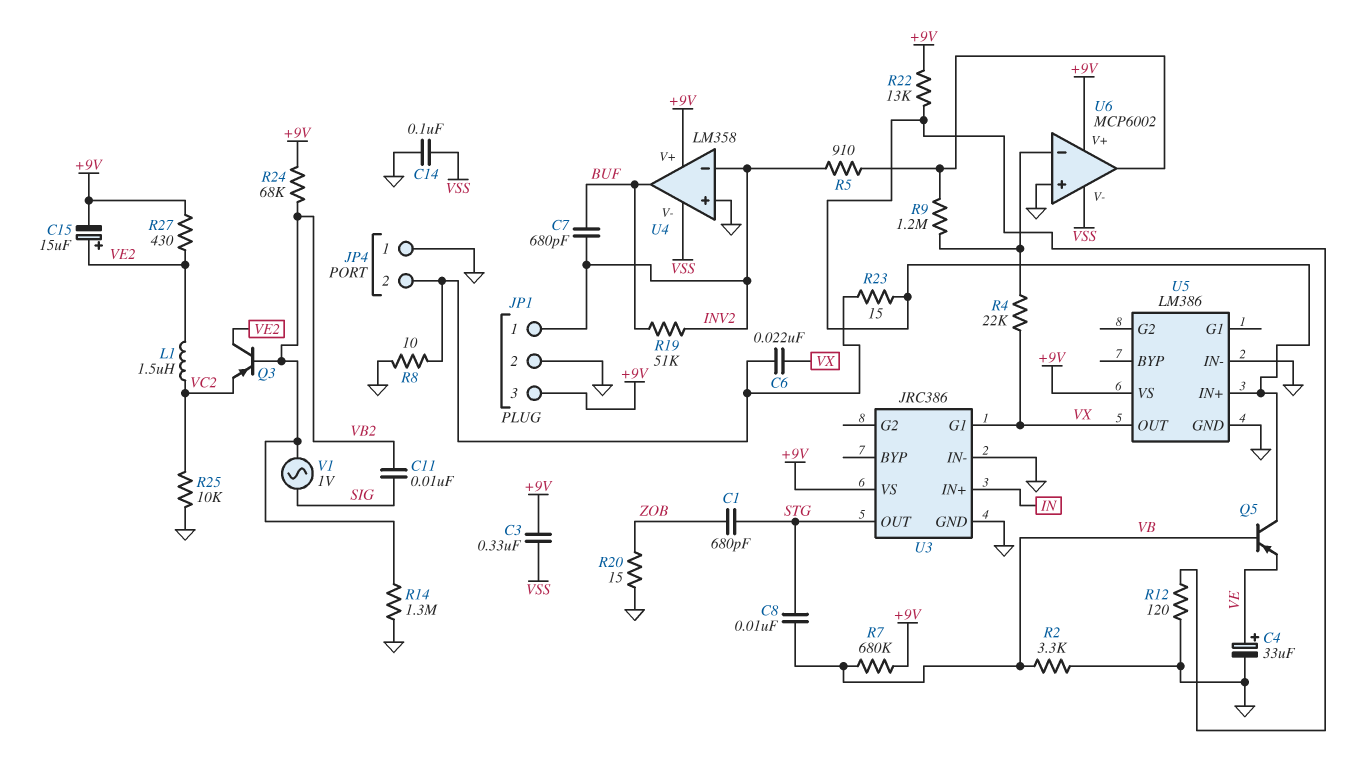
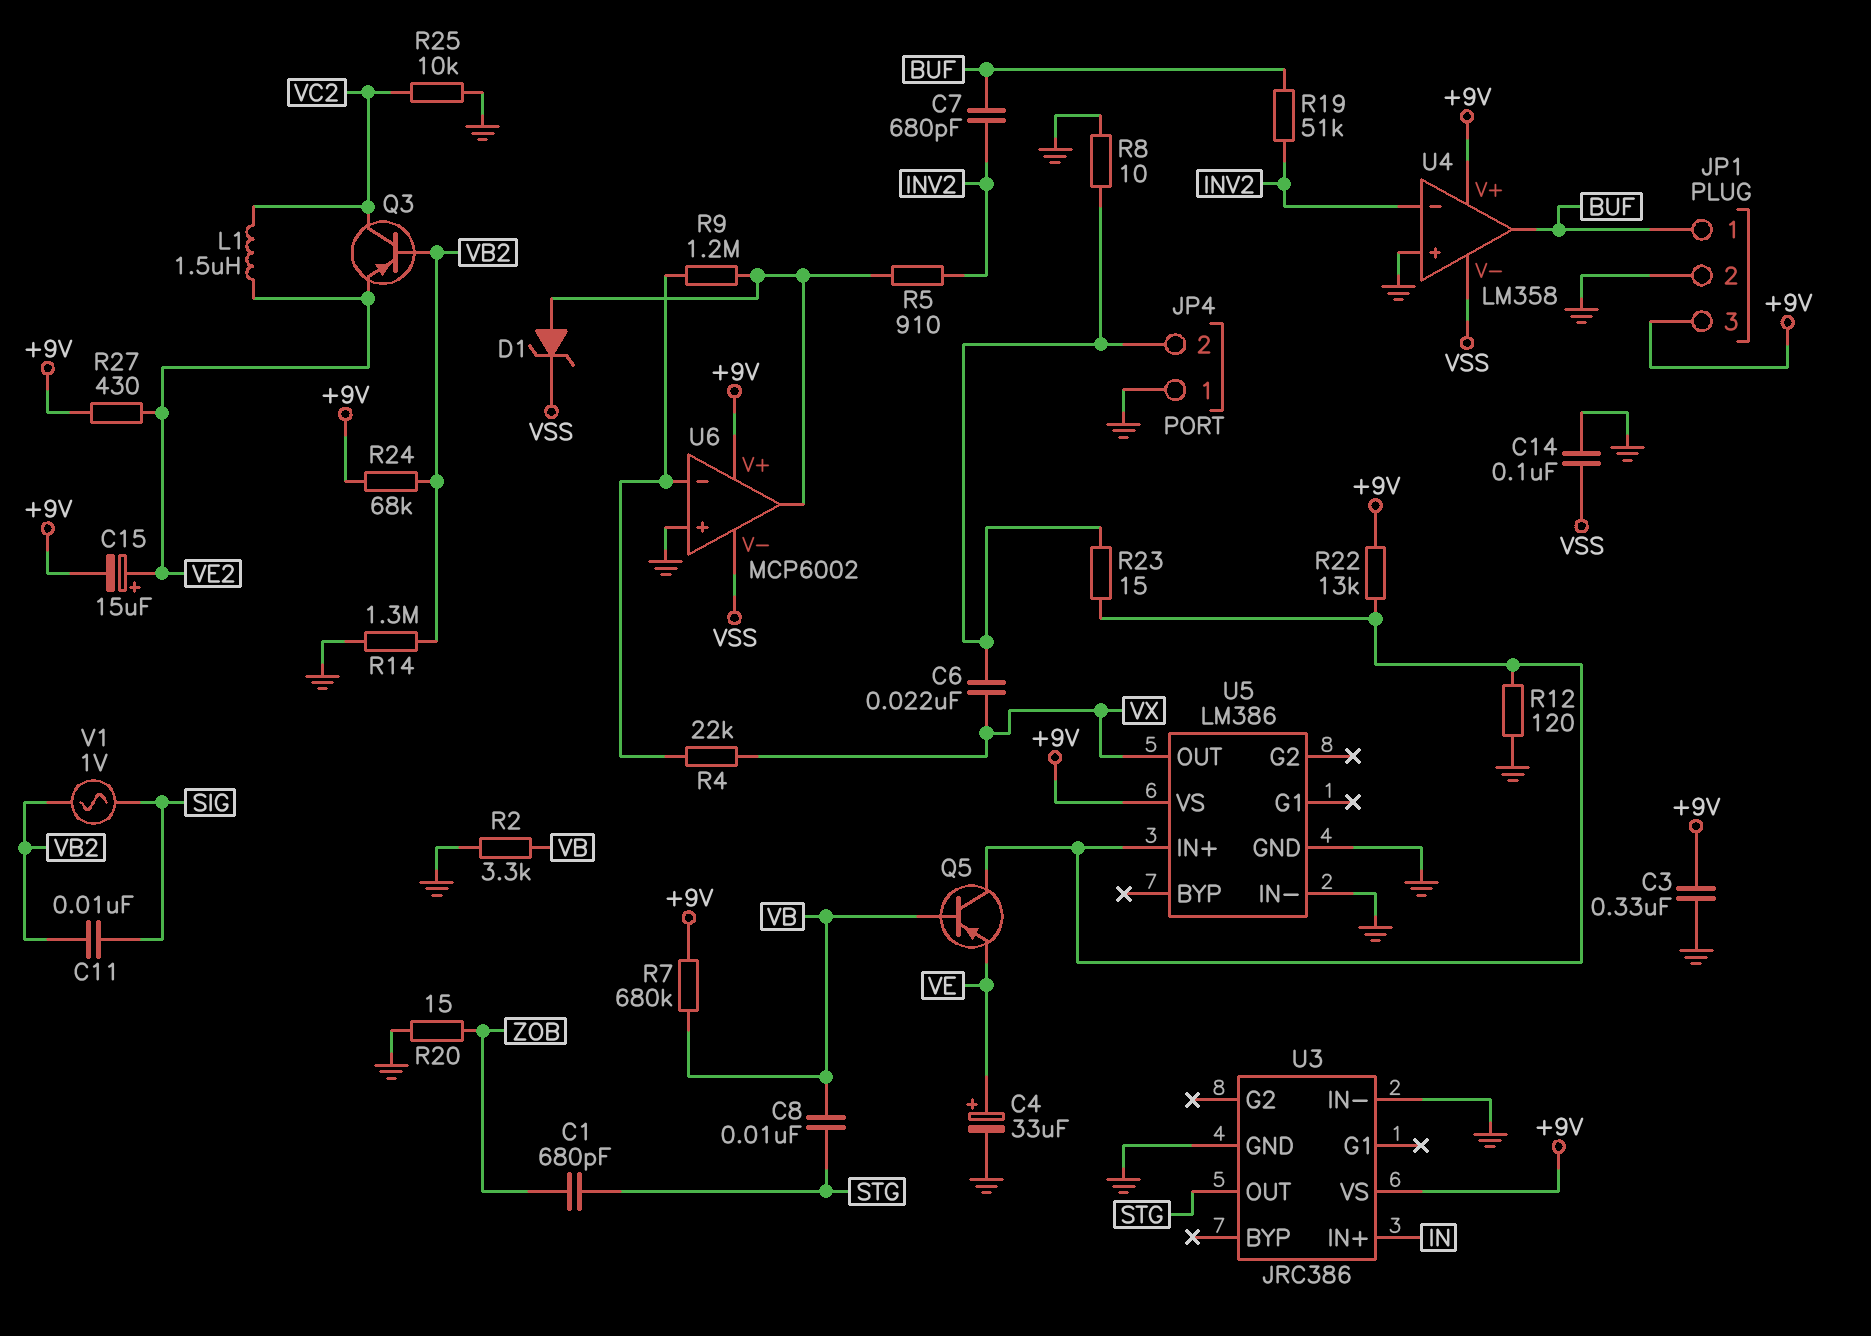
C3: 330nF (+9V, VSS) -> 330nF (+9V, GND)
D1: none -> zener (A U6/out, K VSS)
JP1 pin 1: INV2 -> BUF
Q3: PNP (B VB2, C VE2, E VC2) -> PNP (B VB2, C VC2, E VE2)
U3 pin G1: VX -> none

== == ==

# EXERCISE:
Write down exactly the line with "D1: none -> zener (A U6/out, K VSS)", then each line after it through the end of the data.

# ANSWER SPACE:
D1: none -> zener (A U6/out, K VSS)
JP1 pin 1: INV2 -> BUF
Q3: PNP (B VB2, C VE2, E VC2) -> PNP (B VB2, C VC2, E VE2)
U3 pin G1: VX -> none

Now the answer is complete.